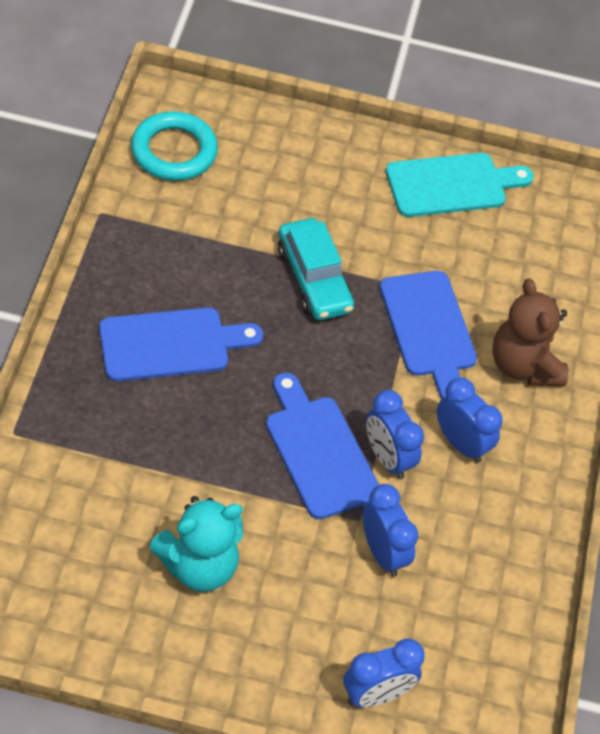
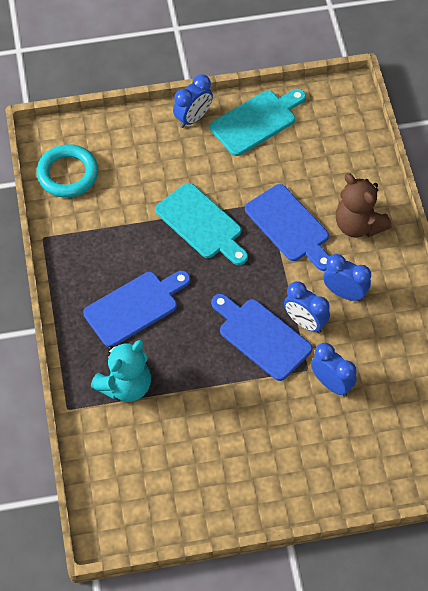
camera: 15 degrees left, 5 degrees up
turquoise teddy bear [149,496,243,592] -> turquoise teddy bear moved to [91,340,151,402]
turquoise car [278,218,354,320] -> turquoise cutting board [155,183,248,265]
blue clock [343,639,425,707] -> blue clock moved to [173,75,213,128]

==

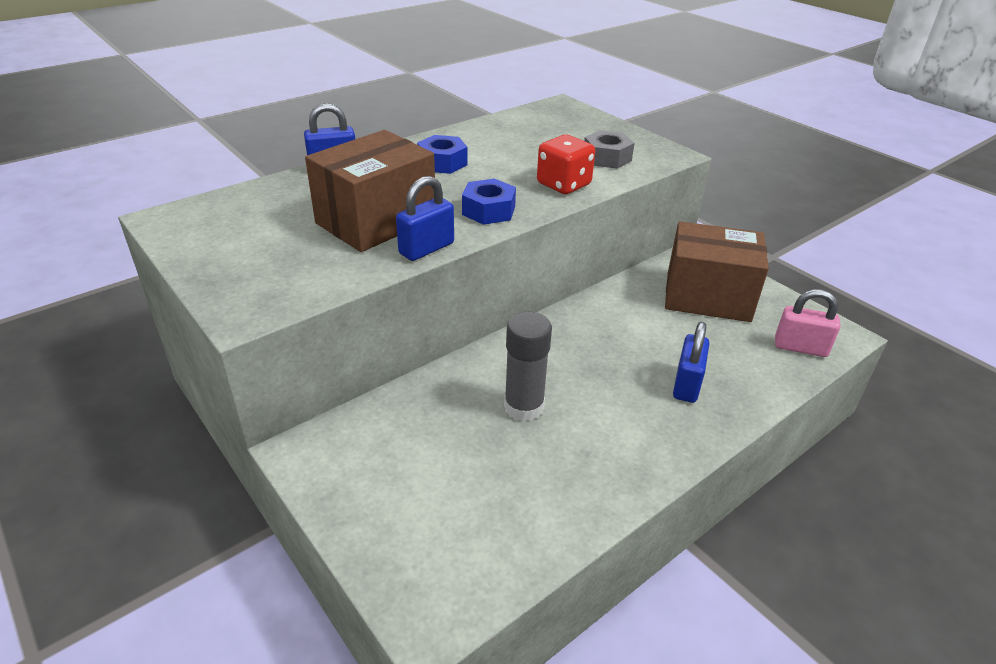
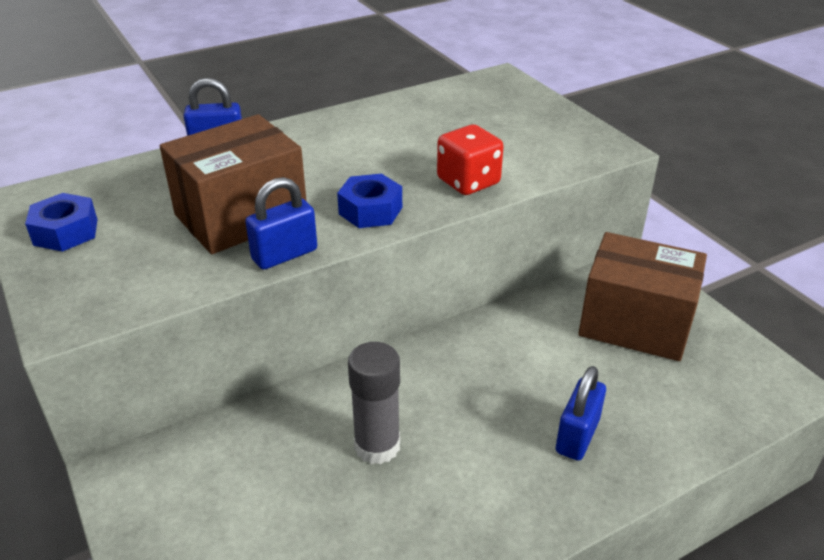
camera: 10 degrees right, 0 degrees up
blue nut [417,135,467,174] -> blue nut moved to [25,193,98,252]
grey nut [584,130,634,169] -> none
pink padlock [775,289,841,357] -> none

▶ WHAT THE TASK ASKS:
Please return the lines above that run from the line containing "turquoise car [278,218,354,320]" to the line containing "blue clock [343,639,425,707]", inclusive, exactly and with no other lines.

▶ PROBLEM SOLUTION:
turquoise car [278,218,354,320] -> turquoise cutting board [155,183,248,265]
blue clock [343,639,425,707] -> blue clock moved to [173,75,213,128]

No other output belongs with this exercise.